▶ **Les lignes**:
· · · · ·

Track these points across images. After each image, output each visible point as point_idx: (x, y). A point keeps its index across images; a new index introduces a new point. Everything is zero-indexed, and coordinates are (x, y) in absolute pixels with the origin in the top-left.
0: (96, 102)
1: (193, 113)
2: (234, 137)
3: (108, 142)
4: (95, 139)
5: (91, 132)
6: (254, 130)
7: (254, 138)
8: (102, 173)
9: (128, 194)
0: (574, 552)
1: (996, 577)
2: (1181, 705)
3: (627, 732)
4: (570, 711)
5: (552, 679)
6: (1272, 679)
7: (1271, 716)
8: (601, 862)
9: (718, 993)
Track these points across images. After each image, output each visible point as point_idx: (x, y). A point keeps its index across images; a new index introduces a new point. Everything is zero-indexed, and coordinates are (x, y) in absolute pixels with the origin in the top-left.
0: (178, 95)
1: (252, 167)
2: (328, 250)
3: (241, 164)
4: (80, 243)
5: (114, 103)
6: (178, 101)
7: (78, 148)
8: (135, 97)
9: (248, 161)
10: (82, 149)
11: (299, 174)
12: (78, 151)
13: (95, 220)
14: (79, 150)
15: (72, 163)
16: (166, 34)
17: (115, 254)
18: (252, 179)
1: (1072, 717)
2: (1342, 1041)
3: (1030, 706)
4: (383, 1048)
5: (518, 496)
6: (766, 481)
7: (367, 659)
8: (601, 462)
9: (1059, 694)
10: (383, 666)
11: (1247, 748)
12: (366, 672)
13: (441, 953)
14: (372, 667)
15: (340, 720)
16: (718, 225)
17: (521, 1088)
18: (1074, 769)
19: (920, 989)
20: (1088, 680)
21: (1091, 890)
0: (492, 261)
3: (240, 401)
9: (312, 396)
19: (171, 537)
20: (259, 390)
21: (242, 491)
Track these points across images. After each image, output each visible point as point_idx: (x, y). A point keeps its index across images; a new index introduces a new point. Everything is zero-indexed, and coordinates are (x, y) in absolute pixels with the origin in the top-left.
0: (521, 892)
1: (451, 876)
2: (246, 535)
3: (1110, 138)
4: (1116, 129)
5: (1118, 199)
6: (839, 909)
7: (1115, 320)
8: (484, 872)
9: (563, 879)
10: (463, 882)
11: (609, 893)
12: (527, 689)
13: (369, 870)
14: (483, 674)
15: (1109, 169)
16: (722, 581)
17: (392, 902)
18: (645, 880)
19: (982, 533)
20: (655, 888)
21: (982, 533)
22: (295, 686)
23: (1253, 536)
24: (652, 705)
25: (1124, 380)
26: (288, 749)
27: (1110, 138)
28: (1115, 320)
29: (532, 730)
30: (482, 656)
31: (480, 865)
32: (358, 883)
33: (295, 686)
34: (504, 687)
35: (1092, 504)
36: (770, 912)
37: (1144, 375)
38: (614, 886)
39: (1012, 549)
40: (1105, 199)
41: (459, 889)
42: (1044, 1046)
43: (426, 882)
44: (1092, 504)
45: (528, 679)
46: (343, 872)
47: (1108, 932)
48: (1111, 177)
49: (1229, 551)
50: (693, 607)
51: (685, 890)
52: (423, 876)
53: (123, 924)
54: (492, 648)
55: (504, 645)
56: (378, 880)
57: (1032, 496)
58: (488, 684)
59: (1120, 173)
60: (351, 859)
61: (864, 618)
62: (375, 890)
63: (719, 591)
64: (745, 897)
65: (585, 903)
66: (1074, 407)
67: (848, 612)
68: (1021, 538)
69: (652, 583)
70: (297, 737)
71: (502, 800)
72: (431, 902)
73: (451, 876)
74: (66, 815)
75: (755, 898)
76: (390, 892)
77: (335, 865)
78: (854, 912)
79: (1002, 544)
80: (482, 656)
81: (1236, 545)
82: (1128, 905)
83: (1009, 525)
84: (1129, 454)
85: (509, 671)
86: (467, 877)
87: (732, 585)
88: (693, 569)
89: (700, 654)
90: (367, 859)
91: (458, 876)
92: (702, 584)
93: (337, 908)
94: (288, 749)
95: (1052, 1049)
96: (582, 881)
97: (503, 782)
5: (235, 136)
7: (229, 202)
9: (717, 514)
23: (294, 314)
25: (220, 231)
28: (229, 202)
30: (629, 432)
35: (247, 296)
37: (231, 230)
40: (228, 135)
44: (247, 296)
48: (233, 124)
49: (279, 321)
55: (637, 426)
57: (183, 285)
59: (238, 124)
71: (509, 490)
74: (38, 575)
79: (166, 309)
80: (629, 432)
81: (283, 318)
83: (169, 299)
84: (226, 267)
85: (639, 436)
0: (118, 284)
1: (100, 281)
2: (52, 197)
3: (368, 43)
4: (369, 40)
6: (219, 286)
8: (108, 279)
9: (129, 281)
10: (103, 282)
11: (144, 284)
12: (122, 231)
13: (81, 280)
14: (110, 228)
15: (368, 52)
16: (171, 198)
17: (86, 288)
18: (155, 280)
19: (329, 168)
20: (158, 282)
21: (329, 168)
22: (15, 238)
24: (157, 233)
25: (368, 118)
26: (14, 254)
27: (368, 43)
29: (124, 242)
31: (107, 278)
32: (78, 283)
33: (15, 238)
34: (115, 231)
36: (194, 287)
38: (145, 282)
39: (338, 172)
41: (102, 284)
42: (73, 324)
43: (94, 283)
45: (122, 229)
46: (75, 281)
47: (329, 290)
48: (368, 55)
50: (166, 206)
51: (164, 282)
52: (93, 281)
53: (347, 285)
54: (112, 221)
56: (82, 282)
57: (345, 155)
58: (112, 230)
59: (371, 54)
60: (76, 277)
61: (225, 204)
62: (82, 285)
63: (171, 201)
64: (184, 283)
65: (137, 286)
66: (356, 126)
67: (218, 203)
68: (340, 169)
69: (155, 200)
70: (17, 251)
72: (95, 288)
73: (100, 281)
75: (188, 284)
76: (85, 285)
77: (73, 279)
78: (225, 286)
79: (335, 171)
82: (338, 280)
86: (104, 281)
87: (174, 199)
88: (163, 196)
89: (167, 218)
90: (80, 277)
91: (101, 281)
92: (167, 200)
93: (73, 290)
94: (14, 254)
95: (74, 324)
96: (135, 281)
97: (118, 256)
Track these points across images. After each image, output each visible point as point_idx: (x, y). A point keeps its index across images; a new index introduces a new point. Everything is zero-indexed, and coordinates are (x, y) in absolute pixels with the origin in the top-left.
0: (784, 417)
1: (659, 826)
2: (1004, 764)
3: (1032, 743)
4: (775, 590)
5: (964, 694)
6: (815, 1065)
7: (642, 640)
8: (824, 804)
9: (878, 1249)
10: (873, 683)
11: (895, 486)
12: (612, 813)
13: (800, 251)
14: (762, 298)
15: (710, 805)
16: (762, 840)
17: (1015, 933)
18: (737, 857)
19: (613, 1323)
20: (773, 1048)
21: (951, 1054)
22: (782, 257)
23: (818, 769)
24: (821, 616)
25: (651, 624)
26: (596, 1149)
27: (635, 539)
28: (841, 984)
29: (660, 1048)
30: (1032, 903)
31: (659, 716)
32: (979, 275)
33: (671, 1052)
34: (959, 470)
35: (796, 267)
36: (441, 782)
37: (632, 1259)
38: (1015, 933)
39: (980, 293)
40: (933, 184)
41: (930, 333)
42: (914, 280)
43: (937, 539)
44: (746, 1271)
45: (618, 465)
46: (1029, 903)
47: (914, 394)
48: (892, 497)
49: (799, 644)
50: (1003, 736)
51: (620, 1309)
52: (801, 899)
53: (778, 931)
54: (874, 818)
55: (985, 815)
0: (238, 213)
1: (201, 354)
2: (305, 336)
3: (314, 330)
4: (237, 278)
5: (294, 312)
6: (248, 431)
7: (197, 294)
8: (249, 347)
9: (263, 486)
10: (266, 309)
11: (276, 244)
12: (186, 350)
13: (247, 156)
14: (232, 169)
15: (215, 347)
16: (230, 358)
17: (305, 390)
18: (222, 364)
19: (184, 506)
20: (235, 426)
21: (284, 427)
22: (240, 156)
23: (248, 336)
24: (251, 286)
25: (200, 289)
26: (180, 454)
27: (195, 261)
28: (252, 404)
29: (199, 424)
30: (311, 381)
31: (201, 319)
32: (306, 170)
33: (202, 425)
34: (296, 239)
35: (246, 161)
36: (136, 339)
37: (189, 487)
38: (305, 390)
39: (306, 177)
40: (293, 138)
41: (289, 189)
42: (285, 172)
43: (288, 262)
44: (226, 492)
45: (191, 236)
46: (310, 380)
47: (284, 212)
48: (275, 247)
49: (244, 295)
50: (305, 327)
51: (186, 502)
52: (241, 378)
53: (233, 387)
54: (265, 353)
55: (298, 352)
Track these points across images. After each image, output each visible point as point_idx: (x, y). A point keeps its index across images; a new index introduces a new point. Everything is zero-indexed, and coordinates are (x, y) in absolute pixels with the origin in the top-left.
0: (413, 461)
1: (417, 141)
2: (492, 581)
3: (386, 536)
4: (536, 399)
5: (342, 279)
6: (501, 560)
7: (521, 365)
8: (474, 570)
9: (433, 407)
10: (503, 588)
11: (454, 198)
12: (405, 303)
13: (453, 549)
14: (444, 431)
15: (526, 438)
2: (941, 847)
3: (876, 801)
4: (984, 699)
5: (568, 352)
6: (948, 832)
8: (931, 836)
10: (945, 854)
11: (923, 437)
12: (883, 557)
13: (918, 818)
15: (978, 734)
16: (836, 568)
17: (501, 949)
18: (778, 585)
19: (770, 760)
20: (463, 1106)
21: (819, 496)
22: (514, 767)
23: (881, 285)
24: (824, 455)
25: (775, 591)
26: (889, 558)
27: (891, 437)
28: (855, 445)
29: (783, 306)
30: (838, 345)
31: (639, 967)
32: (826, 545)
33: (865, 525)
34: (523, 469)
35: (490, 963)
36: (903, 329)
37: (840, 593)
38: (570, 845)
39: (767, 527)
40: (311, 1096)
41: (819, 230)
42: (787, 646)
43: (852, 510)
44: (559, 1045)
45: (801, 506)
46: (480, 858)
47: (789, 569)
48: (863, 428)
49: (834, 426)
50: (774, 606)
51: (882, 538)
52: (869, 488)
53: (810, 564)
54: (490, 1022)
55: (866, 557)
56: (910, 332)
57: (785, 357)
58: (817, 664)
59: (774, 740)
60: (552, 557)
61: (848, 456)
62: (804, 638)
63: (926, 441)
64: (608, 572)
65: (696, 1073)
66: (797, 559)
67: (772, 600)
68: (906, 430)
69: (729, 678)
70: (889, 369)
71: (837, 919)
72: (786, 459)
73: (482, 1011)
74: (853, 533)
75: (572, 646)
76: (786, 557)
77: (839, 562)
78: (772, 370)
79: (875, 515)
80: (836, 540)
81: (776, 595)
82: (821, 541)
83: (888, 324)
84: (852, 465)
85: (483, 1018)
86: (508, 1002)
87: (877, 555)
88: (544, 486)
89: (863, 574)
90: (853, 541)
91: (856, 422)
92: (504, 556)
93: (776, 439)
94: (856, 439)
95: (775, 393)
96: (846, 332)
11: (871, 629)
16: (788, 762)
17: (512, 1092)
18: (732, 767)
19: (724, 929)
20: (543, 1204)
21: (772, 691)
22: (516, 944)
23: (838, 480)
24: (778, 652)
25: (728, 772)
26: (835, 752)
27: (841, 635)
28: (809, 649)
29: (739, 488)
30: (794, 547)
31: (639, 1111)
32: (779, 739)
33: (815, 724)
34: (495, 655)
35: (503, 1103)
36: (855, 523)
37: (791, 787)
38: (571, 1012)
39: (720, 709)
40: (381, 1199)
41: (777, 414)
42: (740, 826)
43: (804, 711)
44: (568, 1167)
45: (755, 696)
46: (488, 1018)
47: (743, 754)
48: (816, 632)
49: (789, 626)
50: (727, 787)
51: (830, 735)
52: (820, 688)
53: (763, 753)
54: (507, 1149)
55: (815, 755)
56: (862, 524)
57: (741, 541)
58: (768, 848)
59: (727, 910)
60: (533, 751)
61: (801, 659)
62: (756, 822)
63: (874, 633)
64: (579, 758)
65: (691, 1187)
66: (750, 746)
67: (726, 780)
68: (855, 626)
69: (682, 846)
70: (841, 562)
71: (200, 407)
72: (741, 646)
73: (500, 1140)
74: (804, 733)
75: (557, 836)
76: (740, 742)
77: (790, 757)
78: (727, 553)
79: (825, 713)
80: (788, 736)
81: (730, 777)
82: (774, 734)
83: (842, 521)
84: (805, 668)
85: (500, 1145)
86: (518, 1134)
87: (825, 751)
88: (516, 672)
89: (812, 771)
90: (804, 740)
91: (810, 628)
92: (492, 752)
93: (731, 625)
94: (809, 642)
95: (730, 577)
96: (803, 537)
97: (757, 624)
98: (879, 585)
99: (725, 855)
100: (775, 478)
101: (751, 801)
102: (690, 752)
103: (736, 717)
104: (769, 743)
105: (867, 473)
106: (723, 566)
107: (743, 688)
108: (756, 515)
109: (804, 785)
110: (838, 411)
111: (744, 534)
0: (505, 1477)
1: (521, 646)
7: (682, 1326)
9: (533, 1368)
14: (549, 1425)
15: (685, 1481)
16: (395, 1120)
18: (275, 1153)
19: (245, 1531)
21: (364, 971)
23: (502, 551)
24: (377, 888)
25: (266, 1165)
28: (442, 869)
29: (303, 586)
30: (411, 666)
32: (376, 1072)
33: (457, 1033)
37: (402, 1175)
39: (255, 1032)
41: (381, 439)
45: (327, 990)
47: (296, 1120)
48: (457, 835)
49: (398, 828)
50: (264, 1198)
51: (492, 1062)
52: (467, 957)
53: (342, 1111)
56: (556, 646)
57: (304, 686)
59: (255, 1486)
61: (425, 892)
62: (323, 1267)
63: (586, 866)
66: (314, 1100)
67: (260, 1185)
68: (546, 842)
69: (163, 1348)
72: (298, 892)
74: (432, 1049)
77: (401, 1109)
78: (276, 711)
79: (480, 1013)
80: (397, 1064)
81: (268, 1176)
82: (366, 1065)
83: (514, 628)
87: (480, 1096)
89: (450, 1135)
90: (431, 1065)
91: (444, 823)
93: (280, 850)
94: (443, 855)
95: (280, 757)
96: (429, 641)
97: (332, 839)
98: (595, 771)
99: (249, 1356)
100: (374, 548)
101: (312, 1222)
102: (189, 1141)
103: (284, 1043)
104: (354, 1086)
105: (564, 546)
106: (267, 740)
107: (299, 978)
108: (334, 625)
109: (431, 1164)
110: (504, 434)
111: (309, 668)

· · · · ·

▶ **Consigne donnée**: Présente sous forme de liste numérotée tout ce qui va du début des lignes jusqu'à la ligne contenant « 8: (601, 862) », celle-ci comprise. Laisse de côté les lignes vides.

▶ **Résultat obtenu**:
1. Track these points across images. After each image, output each visible point as point_idx: (x, y). A point keeps its index across images; a new index introduces a new point. Everything is zero-indexed, and coordinates are (x, y) in absolute pixels with the origin in the top-left.
2. 0: (96, 102)
3. 1: (193, 113)
4. 2: (234, 137)
5. 3: (108, 142)
6. 4: (95, 139)
7. 5: (91, 132)
8. 6: (254, 130)
9. 7: (254, 138)
10. 8: (102, 173)
11. 9: (128, 194)
12. 0: (574, 552)
13. 1: (996, 577)
14. 2: (1181, 705)
15. 3: (627, 732)
16. 4: (570, 711)
17. 5: (552, 679)
18. 6: (1272, 679)
19. 7: (1271, 716)
20. 8: (601, 862)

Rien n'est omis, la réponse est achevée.